Please return the records below exactly as they stand, with the pictures removed.

Exercise materials Start Marker

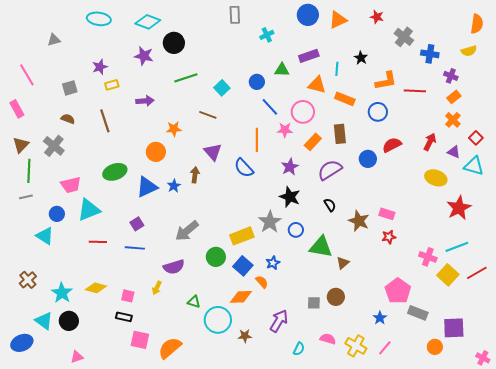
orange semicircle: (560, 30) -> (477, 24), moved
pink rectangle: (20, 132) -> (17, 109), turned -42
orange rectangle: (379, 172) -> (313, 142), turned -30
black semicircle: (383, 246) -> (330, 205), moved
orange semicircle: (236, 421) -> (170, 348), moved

Exercise materials End Marker

## Completed task
orange semicircle: (560, 30) -> (477, 24), moved
pink rectangle: (20, 132) -> (17, 109), turned -42
orange rectangle: (379, 172) -> (313, 142), turned -30
black semicircle: (383, 246) -> (330, 205), moved
orange semicircle: (236, 421) -> (170, 348), moved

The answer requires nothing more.